The problem: Using the data below, return the stretch from the line that contains "OLED3 pin SDA: 5 -> 13" through the line that contains "MATRIX1 pin DIN: D12 -> A4", both included, exactly as it stands and nothing beyond it.

Data items:
┌──

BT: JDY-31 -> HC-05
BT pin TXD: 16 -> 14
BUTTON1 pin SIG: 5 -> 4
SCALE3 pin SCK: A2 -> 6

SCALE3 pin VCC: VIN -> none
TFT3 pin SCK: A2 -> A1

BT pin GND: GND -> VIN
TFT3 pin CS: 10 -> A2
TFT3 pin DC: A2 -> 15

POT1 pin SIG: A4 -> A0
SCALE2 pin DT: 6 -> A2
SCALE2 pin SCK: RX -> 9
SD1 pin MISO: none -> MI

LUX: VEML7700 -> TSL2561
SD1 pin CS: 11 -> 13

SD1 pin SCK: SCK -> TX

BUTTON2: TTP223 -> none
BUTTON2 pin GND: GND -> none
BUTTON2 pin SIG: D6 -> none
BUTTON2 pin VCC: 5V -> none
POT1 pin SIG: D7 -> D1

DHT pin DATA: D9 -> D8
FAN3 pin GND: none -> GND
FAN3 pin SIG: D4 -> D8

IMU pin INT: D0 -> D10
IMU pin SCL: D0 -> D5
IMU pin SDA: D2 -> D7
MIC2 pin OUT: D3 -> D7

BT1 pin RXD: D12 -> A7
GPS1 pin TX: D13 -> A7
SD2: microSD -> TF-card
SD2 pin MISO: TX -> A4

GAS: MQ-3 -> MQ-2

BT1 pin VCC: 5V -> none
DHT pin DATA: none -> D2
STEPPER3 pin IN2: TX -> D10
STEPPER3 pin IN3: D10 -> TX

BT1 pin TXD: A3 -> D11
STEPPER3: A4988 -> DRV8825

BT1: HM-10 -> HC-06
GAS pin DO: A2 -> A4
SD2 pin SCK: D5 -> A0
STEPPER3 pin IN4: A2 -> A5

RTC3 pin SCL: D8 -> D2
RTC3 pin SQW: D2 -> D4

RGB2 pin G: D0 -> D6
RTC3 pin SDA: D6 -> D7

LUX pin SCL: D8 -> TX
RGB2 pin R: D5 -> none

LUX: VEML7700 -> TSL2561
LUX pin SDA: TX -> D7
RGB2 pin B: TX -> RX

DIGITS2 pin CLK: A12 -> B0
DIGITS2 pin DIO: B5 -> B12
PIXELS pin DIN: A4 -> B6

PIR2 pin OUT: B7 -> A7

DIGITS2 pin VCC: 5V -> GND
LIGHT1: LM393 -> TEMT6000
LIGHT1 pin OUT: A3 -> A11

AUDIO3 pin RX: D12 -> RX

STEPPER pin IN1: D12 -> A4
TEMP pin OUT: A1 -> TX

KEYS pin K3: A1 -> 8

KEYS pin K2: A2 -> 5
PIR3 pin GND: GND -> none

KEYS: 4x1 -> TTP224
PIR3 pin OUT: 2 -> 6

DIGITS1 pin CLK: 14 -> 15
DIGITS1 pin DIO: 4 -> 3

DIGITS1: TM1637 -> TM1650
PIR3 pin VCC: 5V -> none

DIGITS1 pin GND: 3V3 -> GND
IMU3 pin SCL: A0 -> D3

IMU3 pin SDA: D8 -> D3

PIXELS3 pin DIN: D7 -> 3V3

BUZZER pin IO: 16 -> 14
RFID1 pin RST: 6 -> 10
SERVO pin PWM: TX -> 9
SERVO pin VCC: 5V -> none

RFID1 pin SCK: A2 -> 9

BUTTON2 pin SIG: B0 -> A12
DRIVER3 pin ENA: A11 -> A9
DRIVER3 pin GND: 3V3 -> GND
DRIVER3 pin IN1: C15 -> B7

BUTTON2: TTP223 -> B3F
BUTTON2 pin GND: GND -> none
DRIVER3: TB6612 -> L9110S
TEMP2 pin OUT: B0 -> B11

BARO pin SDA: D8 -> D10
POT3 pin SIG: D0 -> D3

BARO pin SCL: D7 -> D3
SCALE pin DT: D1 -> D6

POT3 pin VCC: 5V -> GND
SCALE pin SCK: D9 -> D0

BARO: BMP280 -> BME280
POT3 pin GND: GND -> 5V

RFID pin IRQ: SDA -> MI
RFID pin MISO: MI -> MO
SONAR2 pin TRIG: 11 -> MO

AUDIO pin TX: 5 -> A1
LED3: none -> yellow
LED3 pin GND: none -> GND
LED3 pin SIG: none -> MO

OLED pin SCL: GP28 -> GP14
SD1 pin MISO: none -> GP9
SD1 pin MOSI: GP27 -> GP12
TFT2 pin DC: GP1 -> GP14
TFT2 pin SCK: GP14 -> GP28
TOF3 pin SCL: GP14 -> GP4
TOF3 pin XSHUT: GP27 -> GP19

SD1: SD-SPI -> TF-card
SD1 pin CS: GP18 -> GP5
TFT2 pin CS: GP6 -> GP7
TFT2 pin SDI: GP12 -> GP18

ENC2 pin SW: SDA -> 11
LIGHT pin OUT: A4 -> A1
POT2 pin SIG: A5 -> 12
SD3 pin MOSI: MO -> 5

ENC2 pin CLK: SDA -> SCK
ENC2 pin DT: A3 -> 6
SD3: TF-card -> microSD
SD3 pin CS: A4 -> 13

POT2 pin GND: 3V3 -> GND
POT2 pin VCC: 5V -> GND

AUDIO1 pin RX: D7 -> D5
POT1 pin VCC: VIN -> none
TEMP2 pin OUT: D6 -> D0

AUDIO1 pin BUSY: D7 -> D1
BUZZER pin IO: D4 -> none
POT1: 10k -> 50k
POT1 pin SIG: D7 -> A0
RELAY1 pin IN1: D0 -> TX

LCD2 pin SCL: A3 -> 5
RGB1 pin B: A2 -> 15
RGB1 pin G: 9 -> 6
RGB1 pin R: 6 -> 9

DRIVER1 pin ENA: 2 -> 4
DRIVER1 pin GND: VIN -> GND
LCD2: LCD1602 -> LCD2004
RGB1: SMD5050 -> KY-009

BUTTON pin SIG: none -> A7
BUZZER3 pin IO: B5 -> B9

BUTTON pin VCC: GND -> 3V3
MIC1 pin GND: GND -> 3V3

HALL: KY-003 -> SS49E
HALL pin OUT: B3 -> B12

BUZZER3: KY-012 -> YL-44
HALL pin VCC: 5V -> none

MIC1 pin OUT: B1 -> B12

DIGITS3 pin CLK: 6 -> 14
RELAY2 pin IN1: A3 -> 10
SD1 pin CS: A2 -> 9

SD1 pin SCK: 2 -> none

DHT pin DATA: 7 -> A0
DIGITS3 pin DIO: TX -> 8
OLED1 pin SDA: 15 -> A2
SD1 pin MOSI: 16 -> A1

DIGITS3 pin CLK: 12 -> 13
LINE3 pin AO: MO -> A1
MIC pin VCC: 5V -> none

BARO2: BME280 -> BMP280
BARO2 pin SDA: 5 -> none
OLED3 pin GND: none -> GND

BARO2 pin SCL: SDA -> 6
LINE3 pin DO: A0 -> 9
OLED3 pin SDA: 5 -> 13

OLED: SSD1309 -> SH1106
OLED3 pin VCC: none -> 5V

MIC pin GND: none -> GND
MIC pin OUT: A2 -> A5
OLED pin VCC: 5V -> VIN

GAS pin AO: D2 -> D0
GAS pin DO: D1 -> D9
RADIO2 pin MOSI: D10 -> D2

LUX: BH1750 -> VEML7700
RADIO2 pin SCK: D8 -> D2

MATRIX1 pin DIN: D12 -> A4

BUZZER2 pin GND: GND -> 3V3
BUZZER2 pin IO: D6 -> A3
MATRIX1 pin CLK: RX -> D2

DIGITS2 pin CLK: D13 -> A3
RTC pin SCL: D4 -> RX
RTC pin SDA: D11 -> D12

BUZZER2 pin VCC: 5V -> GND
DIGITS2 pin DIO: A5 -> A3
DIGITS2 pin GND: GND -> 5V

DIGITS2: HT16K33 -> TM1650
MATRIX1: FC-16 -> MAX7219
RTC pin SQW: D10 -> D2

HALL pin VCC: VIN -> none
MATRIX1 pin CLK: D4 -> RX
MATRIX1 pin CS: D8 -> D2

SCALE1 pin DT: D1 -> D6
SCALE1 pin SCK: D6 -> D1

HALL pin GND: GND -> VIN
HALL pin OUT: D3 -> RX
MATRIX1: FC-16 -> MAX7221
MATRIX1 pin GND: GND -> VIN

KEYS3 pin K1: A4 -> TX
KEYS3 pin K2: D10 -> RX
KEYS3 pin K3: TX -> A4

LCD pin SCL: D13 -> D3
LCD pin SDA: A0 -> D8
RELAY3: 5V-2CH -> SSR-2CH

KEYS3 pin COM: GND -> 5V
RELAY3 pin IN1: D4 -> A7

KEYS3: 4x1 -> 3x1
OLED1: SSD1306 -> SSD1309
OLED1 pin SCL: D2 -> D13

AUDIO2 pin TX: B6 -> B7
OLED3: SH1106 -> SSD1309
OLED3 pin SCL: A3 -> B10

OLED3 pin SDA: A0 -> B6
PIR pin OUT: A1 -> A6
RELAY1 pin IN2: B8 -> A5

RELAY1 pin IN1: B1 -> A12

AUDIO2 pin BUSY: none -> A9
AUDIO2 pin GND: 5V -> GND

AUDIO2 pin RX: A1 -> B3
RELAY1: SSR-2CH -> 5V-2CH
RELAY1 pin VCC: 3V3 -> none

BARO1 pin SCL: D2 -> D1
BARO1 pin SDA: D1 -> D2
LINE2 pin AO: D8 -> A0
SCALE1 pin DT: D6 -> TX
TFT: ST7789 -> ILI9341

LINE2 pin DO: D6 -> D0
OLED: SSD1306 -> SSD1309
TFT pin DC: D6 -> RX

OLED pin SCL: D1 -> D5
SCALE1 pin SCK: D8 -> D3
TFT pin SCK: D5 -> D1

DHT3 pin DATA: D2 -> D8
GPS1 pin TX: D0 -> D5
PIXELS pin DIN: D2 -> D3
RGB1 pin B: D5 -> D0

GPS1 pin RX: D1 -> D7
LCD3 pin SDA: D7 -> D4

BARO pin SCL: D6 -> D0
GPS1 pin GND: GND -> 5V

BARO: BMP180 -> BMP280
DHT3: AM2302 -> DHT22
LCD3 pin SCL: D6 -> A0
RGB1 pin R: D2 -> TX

└──

Answer section:
OLED3 pin SDA: 5 -> 13

OLED: SSD1309 -> SH1106
OLED3 pin VCC: none -> 5V

MIC pin GND: none -> GND
MIC pin OUT: A2 -> A5
OLED pin VCC: 5V -> VIN

GAS pin AO: D2 -> D0
GAS pin DO: D1 -> D9
RADIO2 pin MOSI: D10 -> D2

LUX: BH1750 -> VEML7700
RADIO2 pin SCK: D8 -> D2

MATRIX1 pin DIN: D12 -> A4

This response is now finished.